• _Your task_: Copy the records below exactly, but leave out any picture they contain.

*** Data ***

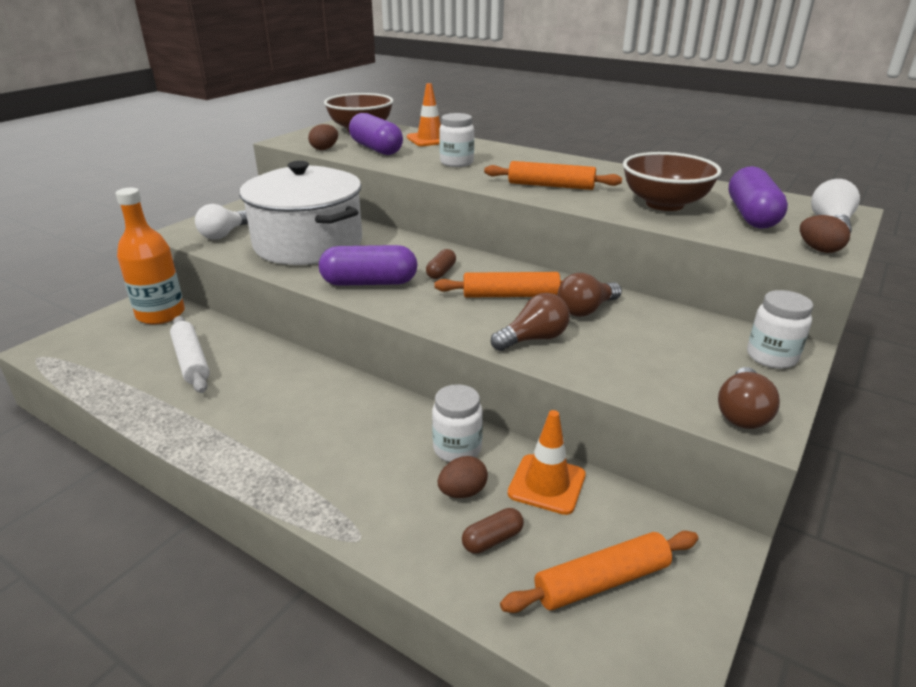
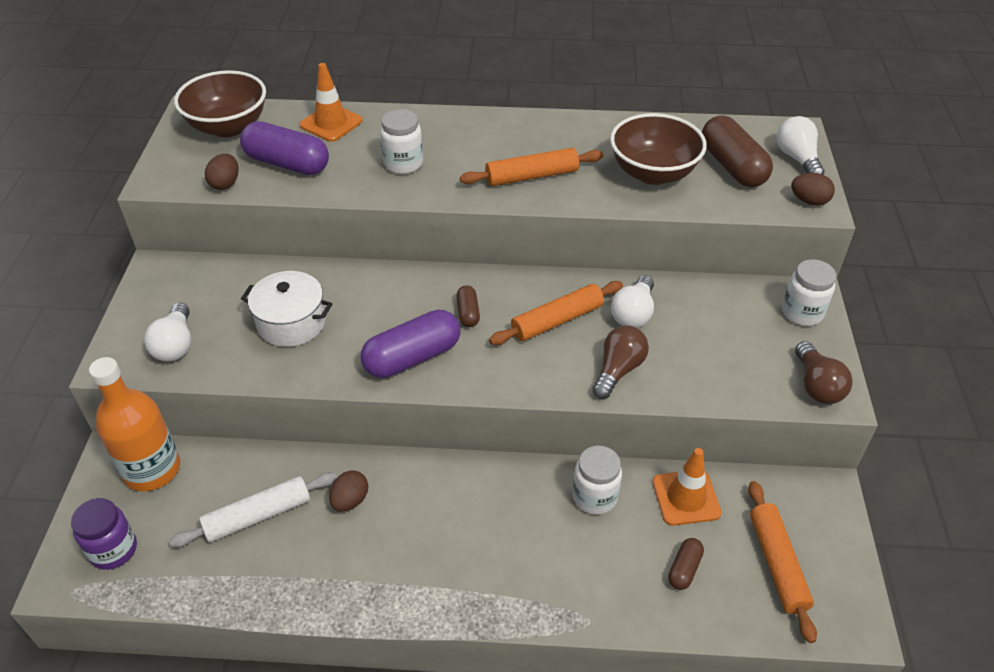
camera: 30 degrees left, 15 degrees up
(87, 345) = (113, 550): none -> purple jar
(191, 361) = (258, 515): white rolling pin -> white rolling pin turned 60 degrees counterclockwise
(308, 244) = (291, 323): white pot -> white pot, size x0.53
(462, 492) = (631, 537): brown egg -> brown egg (350, 500)
(586, 310) = (633, 313): brown light bulb -> white light bulb
(601, 581) = (777, 564): orange rolling pin -> orange rolling pin turned 45 degrees counterclockwise
(751, 215) = (732, 166): purple capsule -> brown capsule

*** End of Data ***

• _Answer to this problem_:
camera: 30 degrees left, 15 degrees up
(87, 345) = (113, 550): none -> purple jar
(191, 361) = (258, 515): white rolling pin -> white rolling pin turned 60 degrees counterclockwise
(308, 244) = (291, 323): white pot -> white pot, size x0.53
(462, 492) = (631, 537): brown egg -> brown egg (350, 500)
(586, 310) = (633, 313): brown light bulb -> white light bulb
(601, 581) = (777, 564): orange rolling pin -> orange rolling pin turned 45 degrees counterclockwise
(751, 215) = (732, 166): purple capsule -> brown capsule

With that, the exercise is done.